Would you transcribe the entries below, beginning at the line with "pink line: (467, 571)" and ending after the line with "pink rectangle: (274, 514)", exactly, with no picture and nothing more?

:: RECORDS SUPPLIED

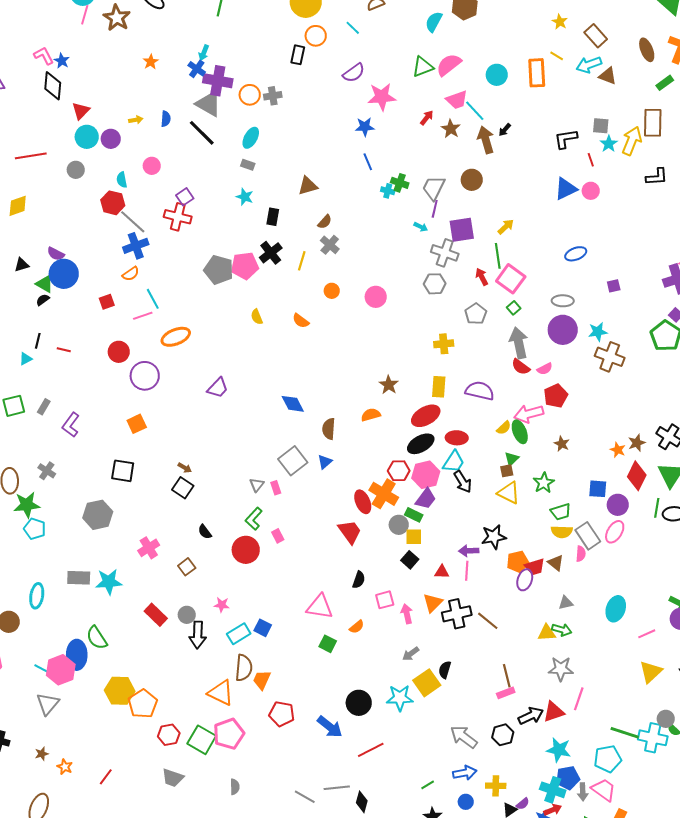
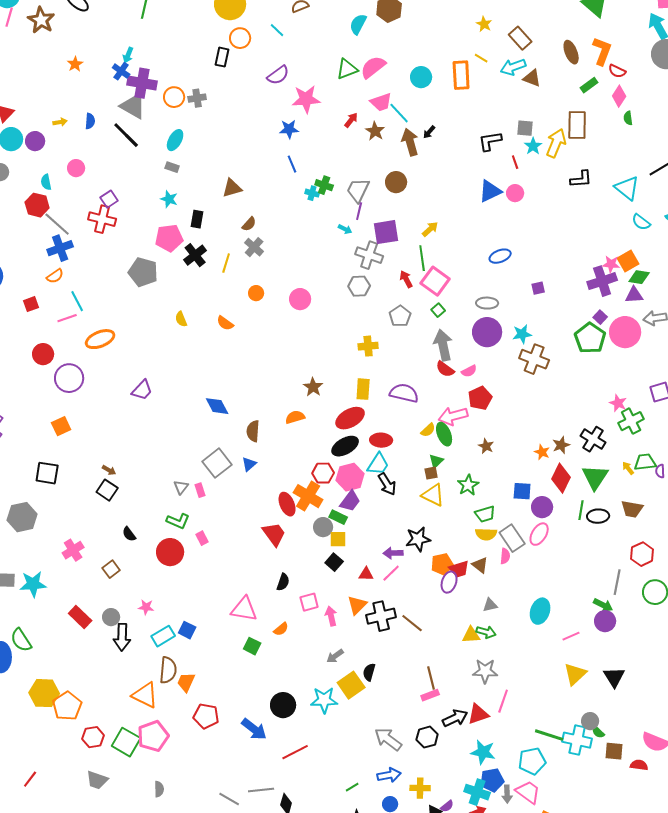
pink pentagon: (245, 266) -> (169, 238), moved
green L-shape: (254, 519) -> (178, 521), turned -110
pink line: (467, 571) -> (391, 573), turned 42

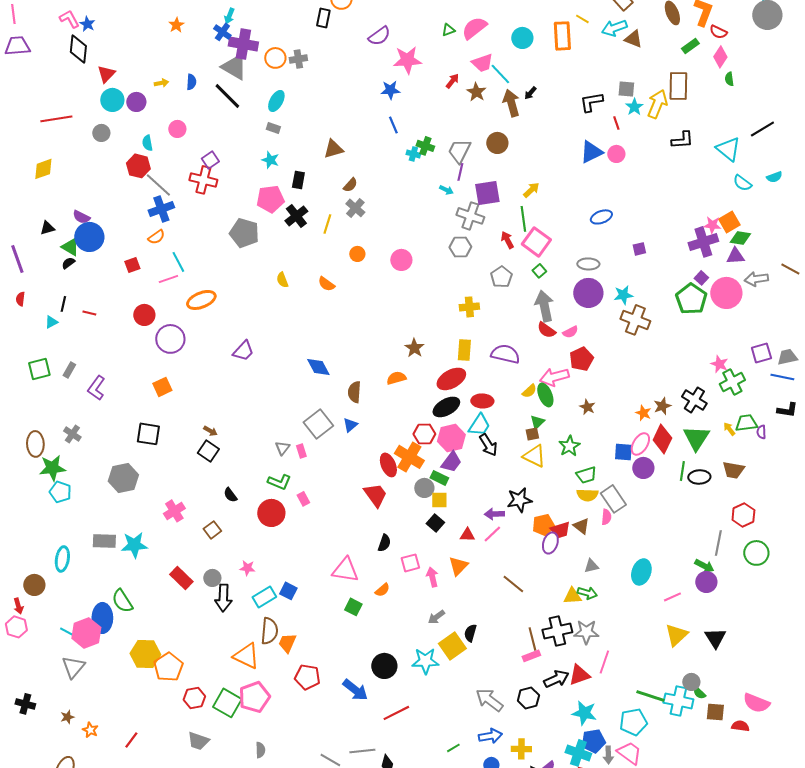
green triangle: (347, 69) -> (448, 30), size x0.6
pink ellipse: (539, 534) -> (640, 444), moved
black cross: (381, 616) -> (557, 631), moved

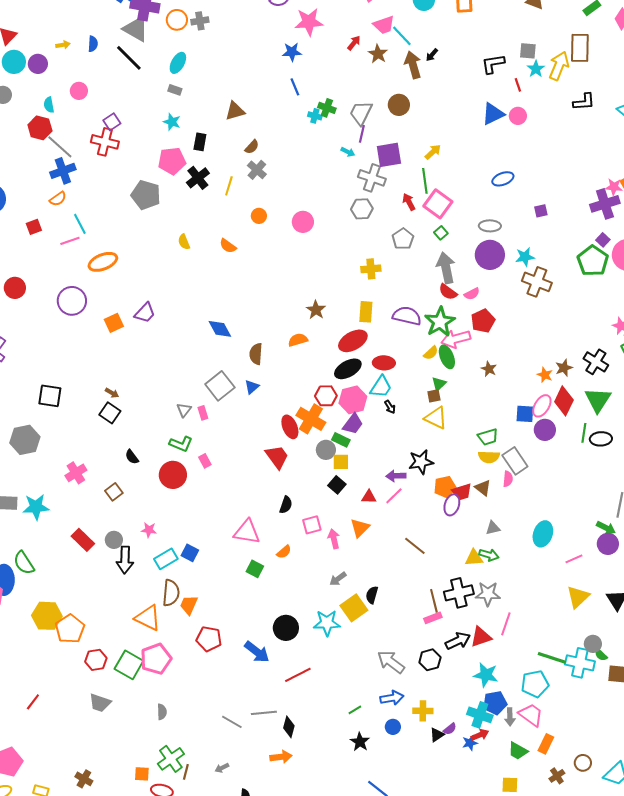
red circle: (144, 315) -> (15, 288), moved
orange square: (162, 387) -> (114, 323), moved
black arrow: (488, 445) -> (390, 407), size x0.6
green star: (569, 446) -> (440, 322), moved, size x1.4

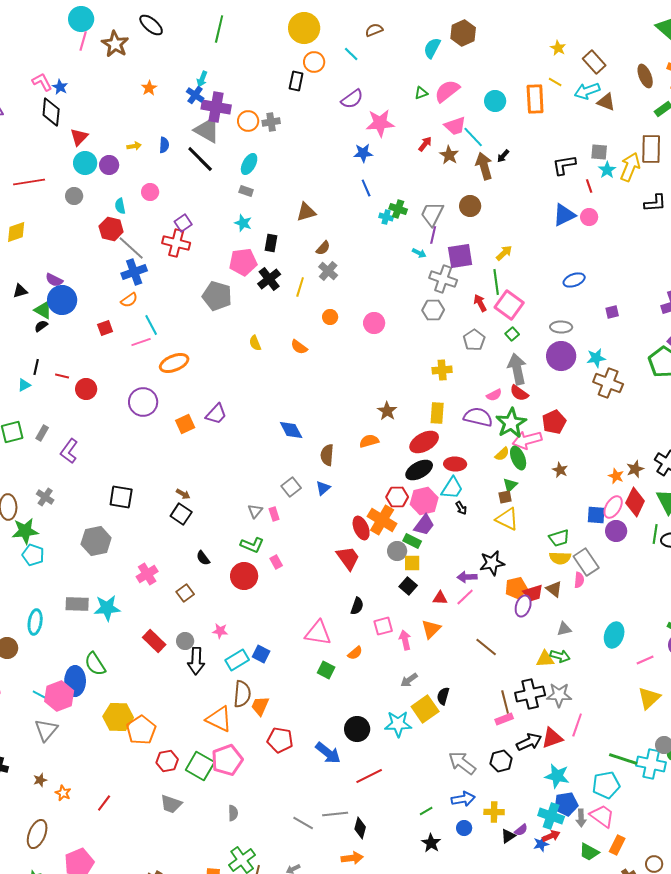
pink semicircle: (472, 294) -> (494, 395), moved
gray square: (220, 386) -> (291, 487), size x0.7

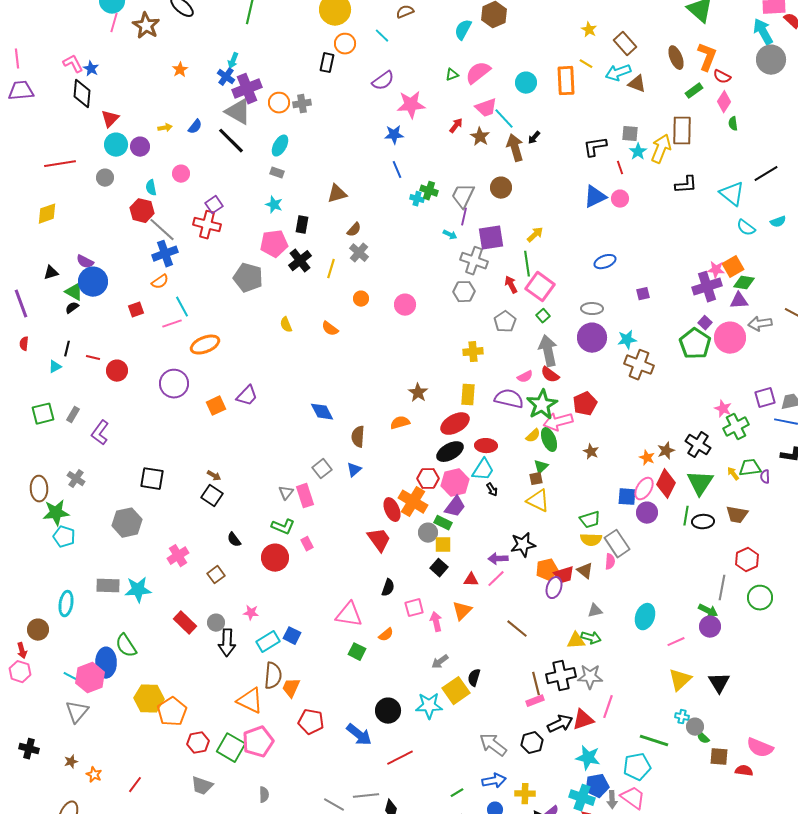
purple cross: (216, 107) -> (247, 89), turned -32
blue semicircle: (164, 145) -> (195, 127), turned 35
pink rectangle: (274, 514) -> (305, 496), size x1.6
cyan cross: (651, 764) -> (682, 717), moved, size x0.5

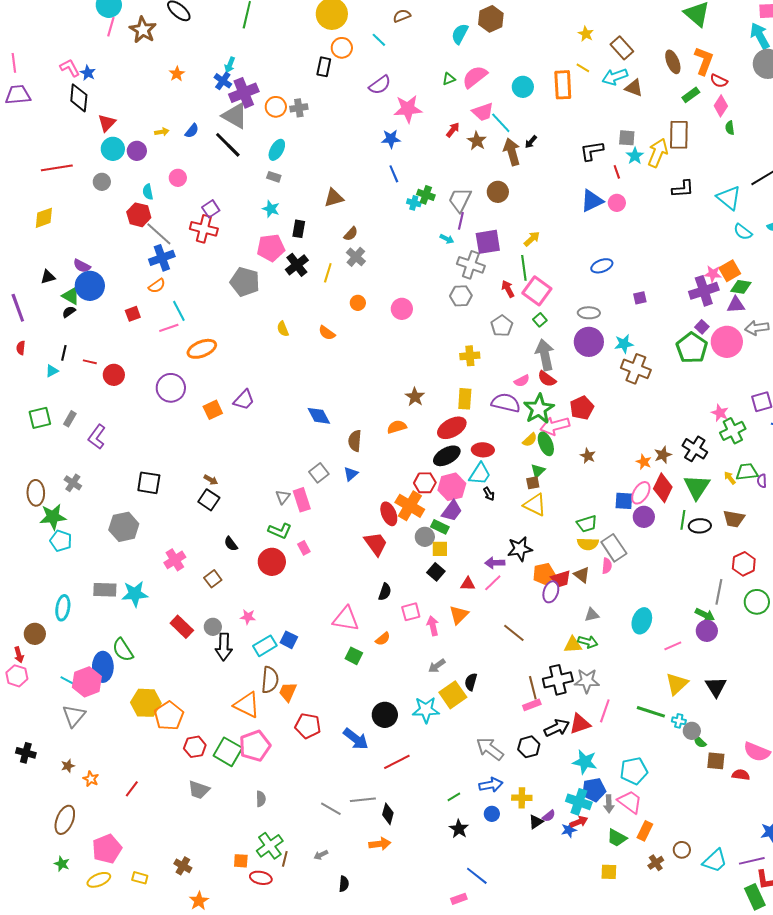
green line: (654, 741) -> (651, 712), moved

::::

[ANSWER SPACE]
pink line: (467, 571) -> (391, 573), turned 42

green triangle: (347, 69) -> (448, 30), size x0.6
pink ellipse: (539, 534) -> (640, 444), moved
black cross: (381, 616) -> (557, 631), moved

red circle: (144, 315) -> (15, 288), moved
orange square: (162, 387) -> (114, 323), moved
black arrow: (488, 445) -> (390, 407), size x0.6
green star: (569, 446) -> (440, 322), moved, size x1.4

pink semicircle: (472, 294) -> (494, 395), moved
gray square: (220, 386) -> (291, 487), size x0.7

purple cross: (216, 107) -> (247, 89), turned -32
blue semicircle: (164, 145) -> (195, 127), turned 35
pink rectangle: (274, 514) -> (305, 496), size x1.6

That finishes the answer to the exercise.